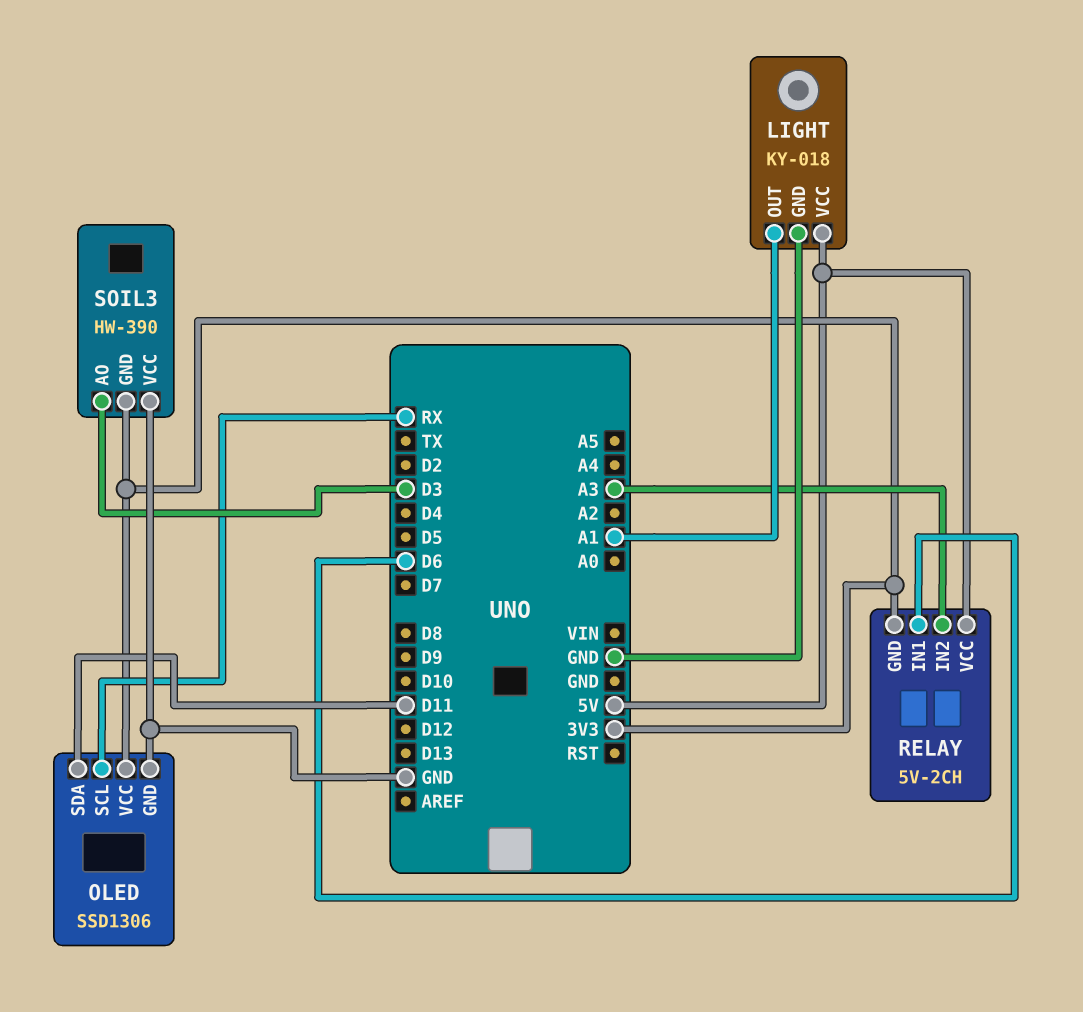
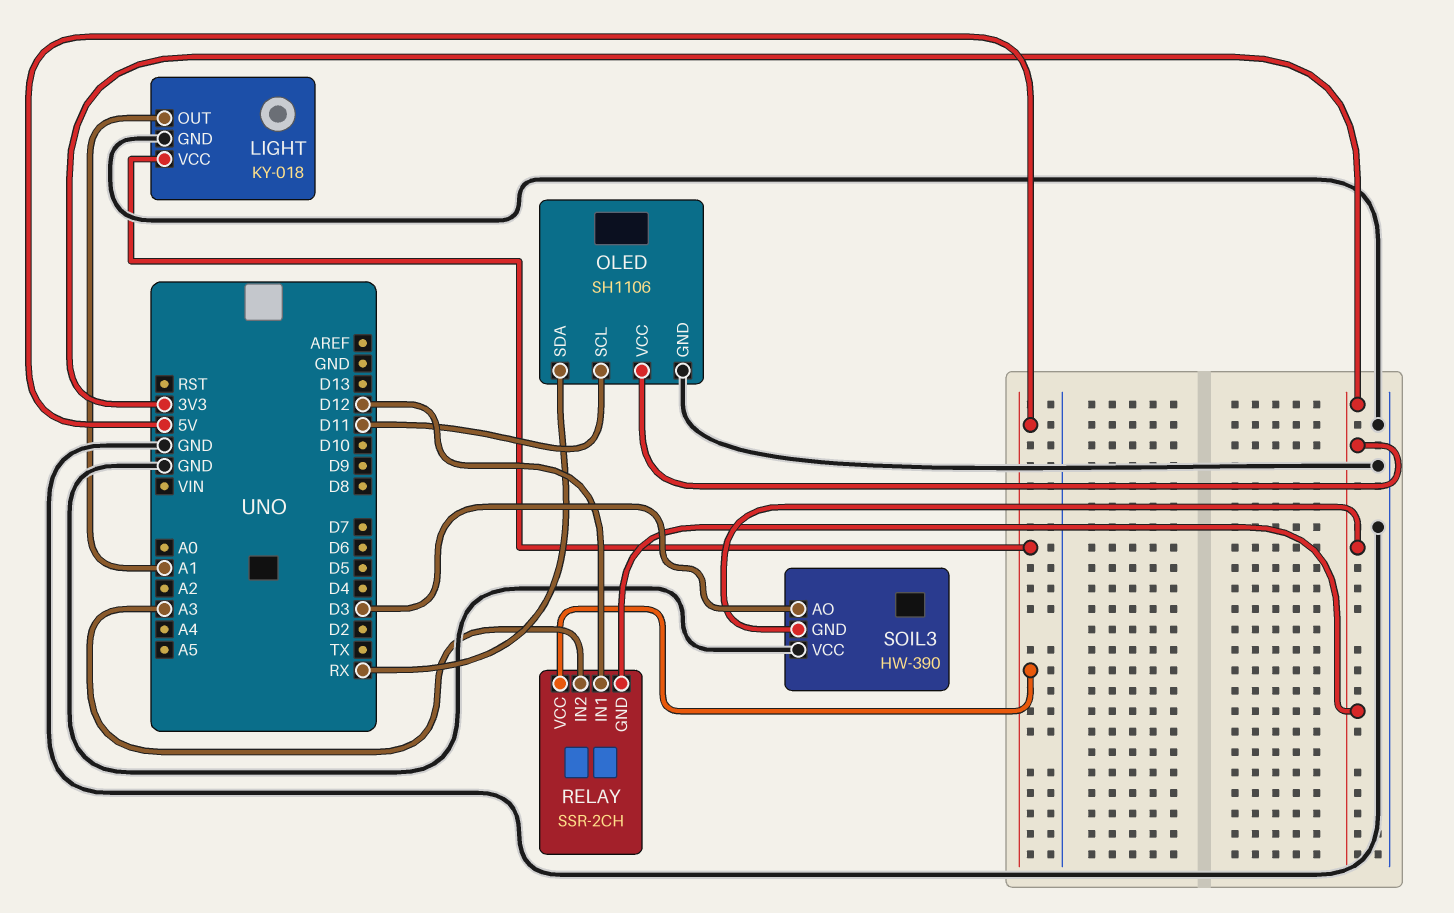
OLED: SSD1306 -> SH1106
OLED pin SCL: RX -> D11
OLED pin SDA: D11 -> RX
RELAY: 5V-2CH -> SSR-2CH
RELAY pin IN1: D6 -> D12

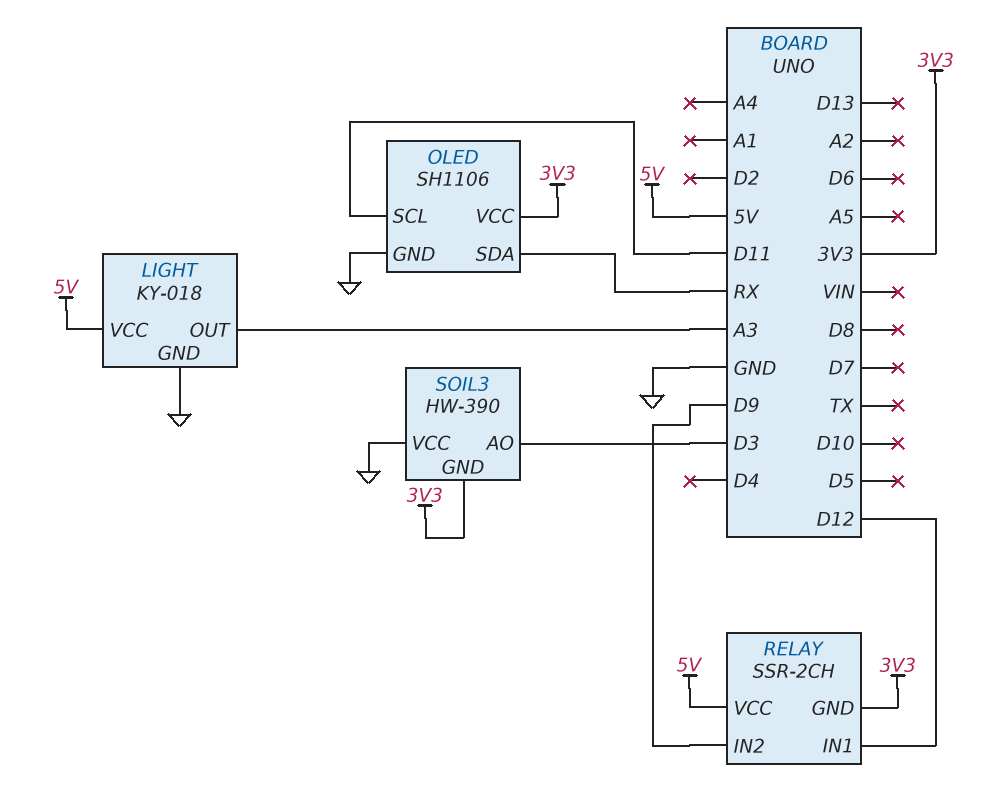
LIGHT pin OUT: A1 -> A3
RELAY pin IN2: A3 -> D9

▶ [WHAT IS BEING ASKED]: Only the lines containing the string "RELAY" are needed; pull them out of the records.

▶ [TASK RESULT]:
RELAY: 5V-2CH -> SSR-2CH
RELAY pin IN1: D6 -> D12
RELAY pin IN2: A3 -> D9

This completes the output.